*** Source material Section Begins ***

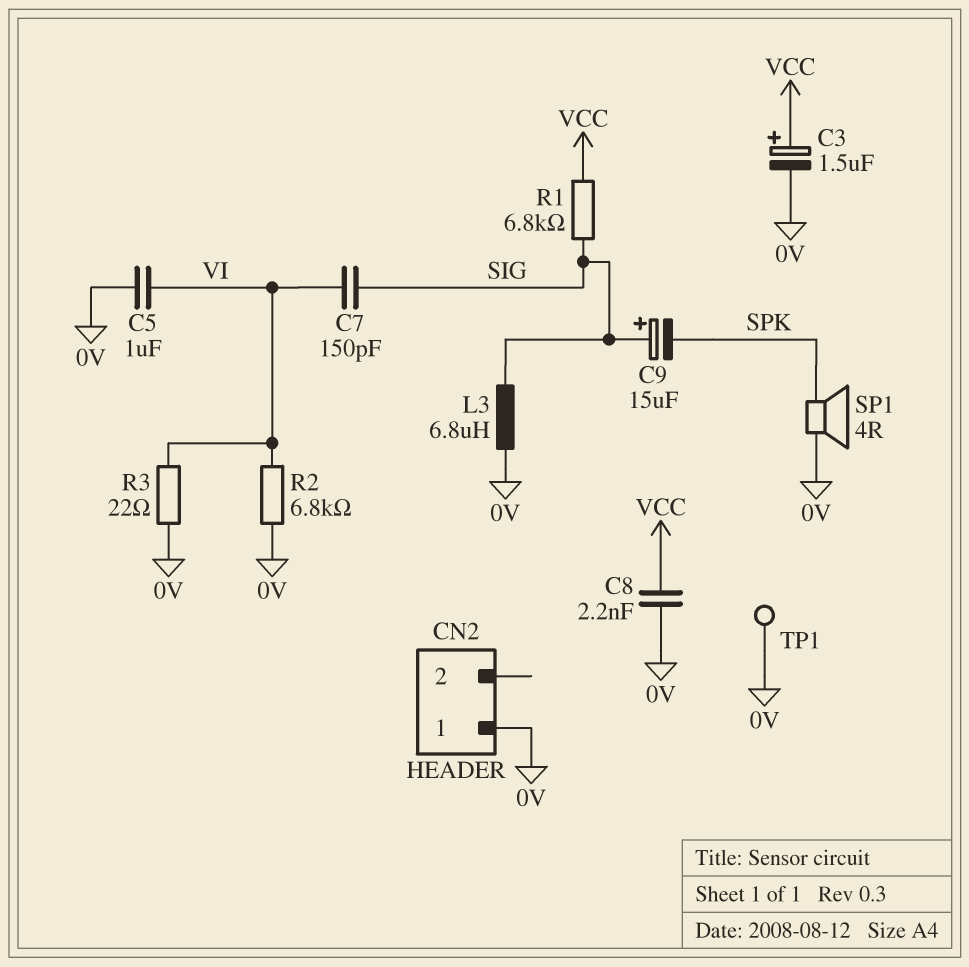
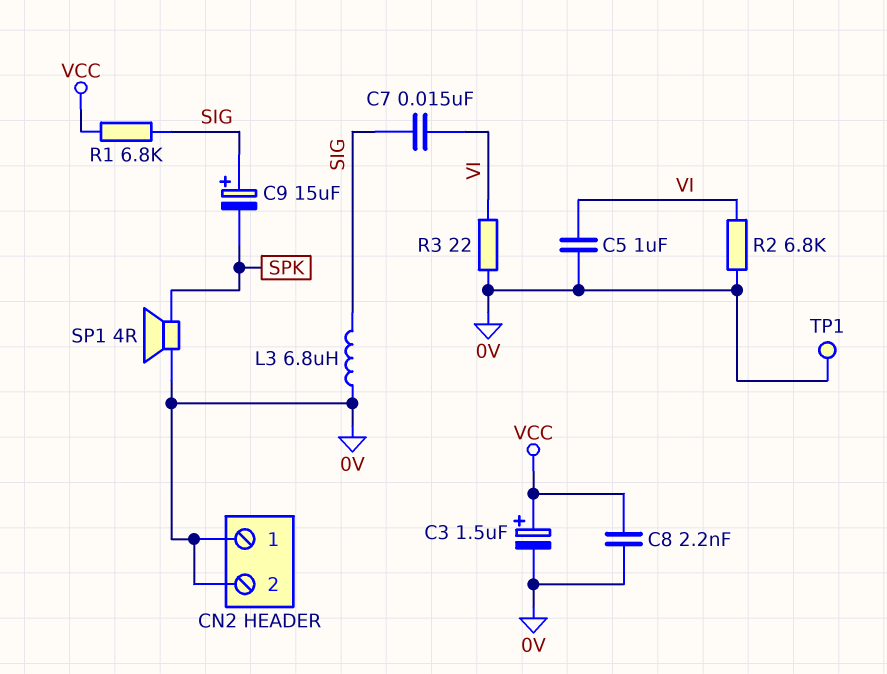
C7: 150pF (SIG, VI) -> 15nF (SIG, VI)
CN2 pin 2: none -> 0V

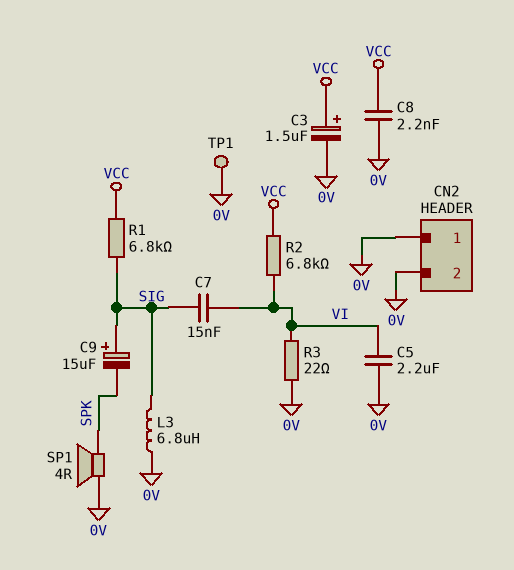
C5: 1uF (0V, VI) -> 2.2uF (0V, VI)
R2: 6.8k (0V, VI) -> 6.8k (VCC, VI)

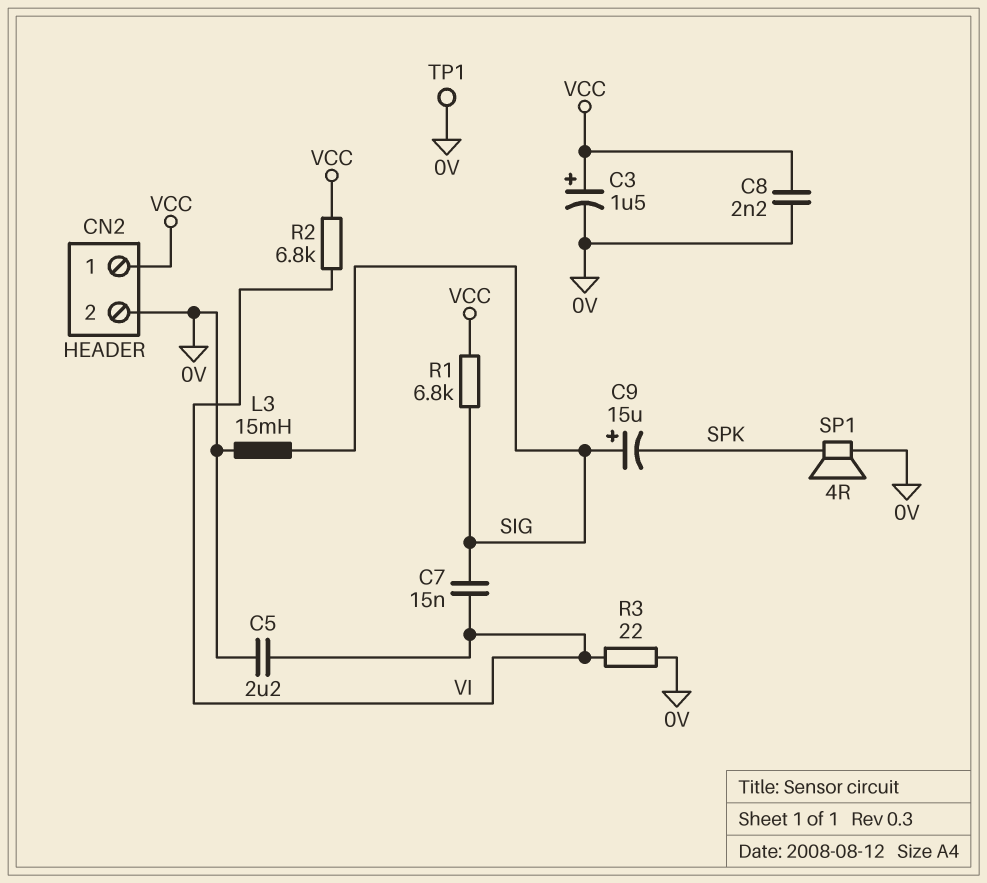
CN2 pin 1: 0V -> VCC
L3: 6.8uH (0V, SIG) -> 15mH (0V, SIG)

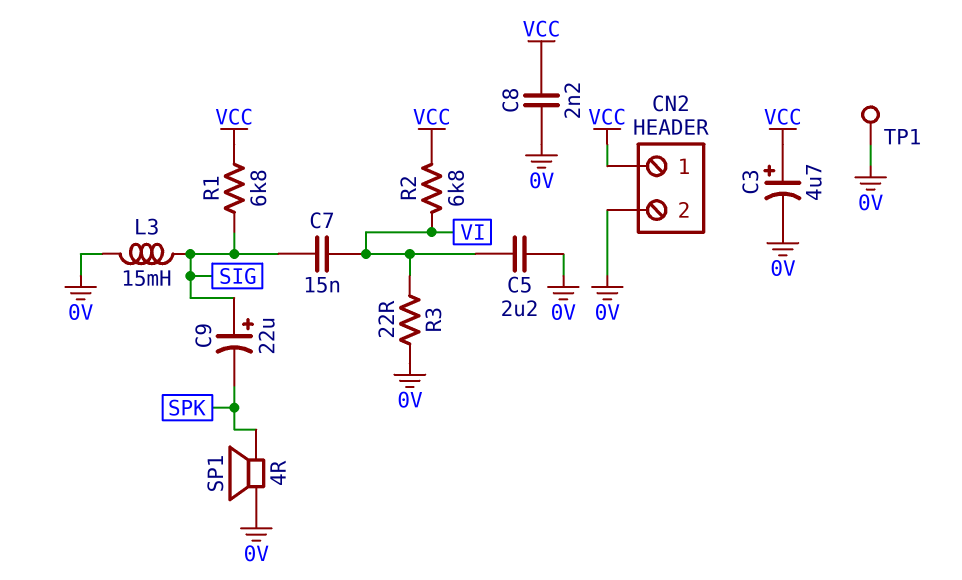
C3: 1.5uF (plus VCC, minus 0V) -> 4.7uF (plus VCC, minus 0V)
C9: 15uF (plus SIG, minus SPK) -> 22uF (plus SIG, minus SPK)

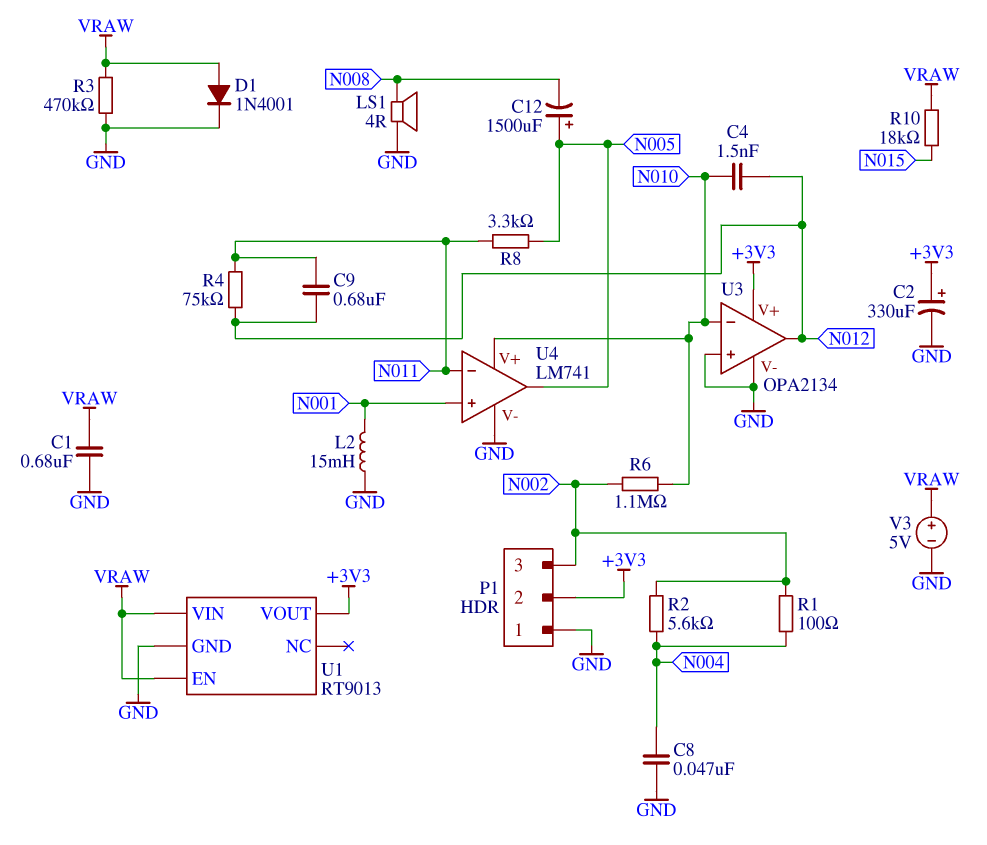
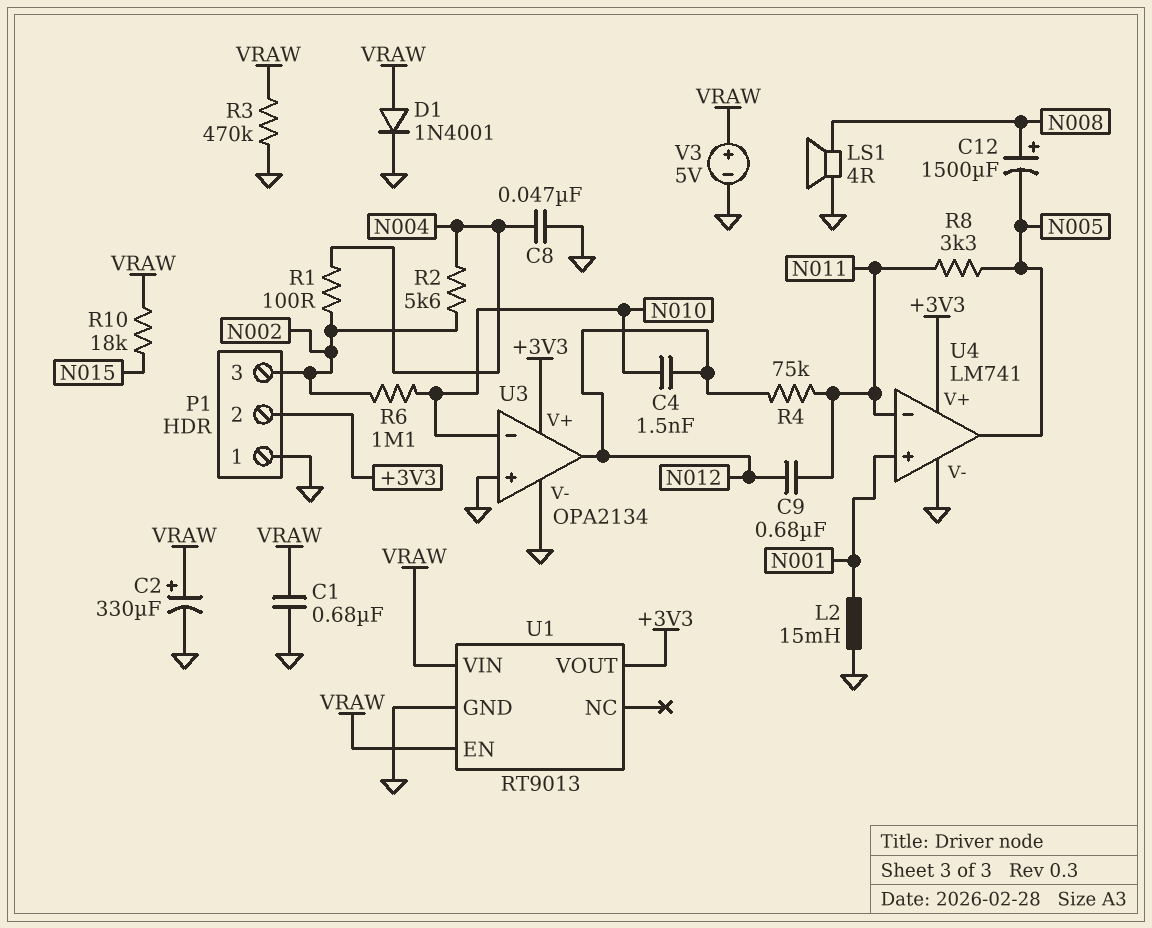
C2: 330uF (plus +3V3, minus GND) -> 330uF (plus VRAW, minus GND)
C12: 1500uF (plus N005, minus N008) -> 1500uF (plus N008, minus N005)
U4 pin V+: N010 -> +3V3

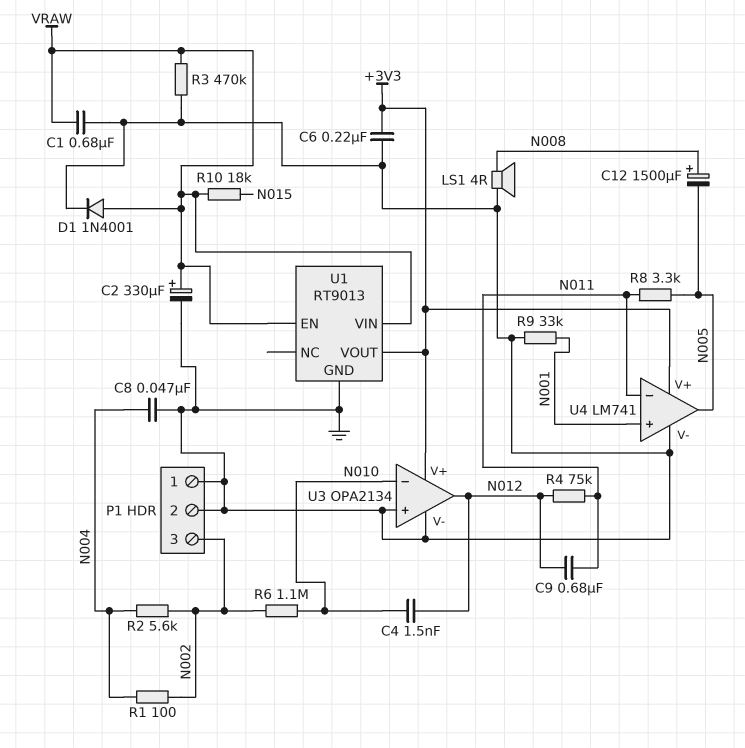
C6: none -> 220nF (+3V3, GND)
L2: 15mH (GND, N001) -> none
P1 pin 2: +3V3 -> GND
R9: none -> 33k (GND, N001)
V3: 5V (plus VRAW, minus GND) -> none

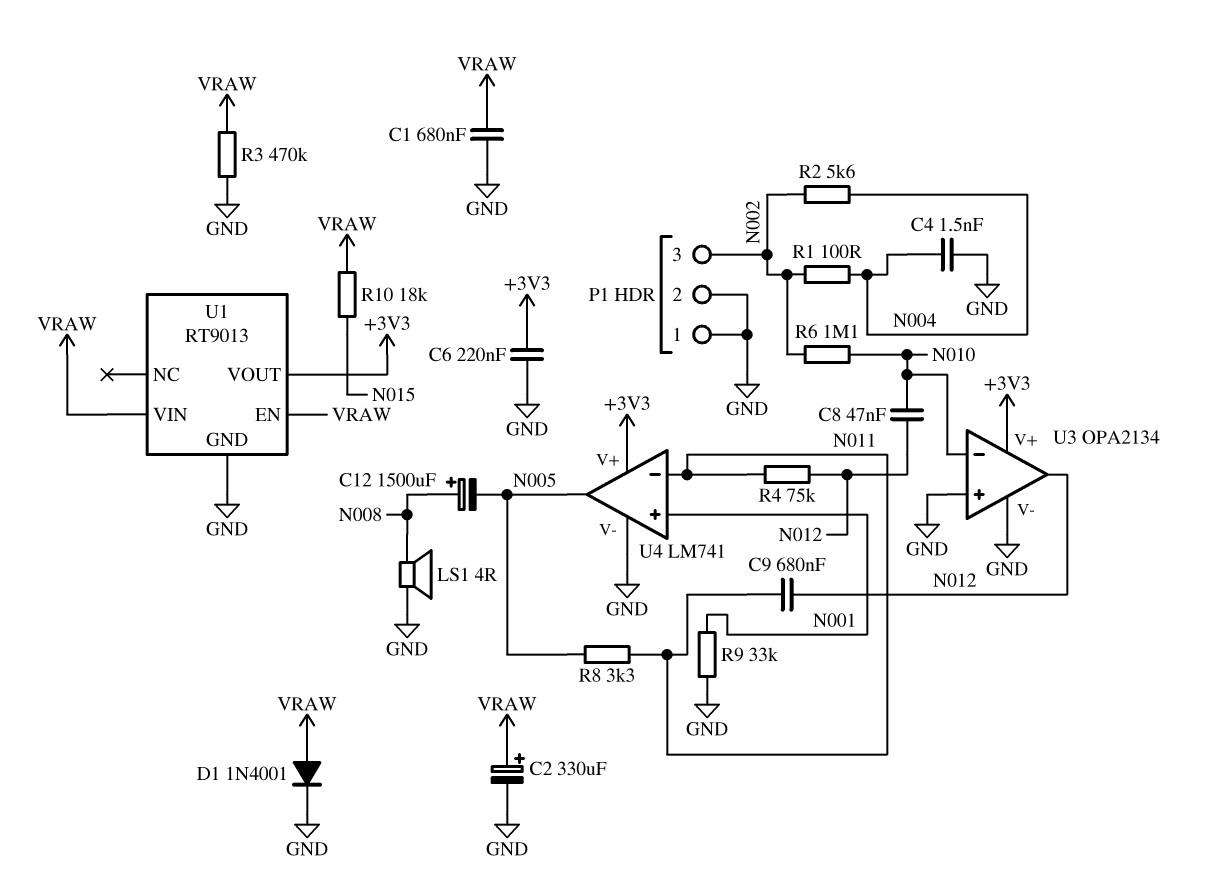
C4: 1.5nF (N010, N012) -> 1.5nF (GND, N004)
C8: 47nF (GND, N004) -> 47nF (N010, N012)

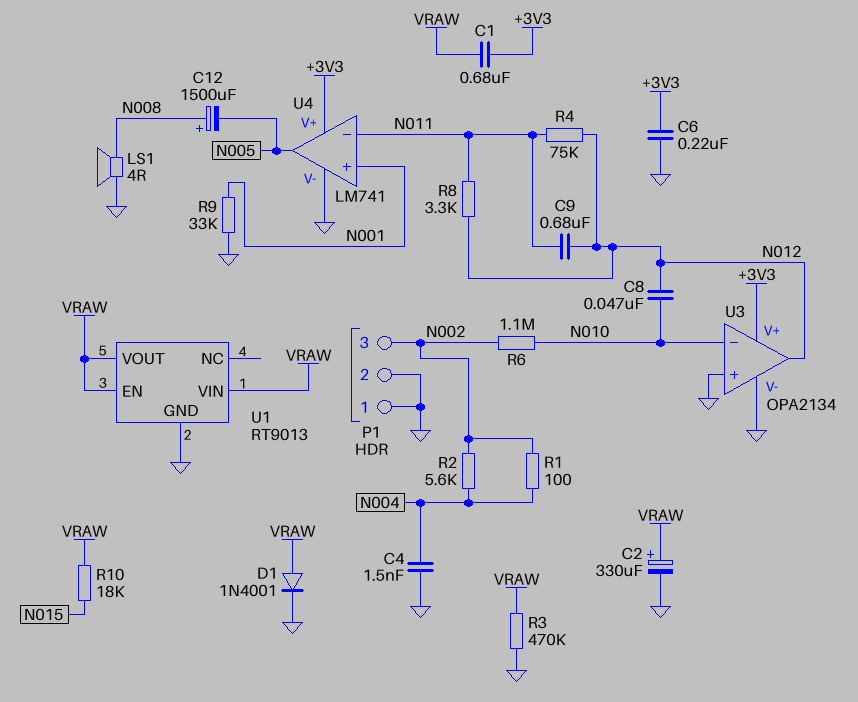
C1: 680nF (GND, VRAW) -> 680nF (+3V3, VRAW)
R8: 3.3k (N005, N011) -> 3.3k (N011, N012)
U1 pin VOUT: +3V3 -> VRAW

*** Source material Section Ends ***

Copy the lines of the records, beginning where the line containing "C6: none -> 220nF (+3V3, GND)" appears and continuing through the final line, exactly and with no pictures.

C6: none -> 220nF (+3V3, GND)
L2: 15mH (GND, N001) -> none
P1 pin 2: +3V3 -> GND
R9: none -> 33k (GND, N001)
V3: 5V (plus VRAW, minus GND) -> none

C4: 1.5nF (N010, N012) -> 1.5nF (GND, N004)
C8: 47nF (GND, N004) -> 47nF (N010, N012)

C1: 680nF (GND, VRAW) -> 680nF (+3V3, VRAW)
R8: 3.3k (N005, N011) -> 3.3k (N011, N012)
U1 pin VOUT: +3V3 -> VRAW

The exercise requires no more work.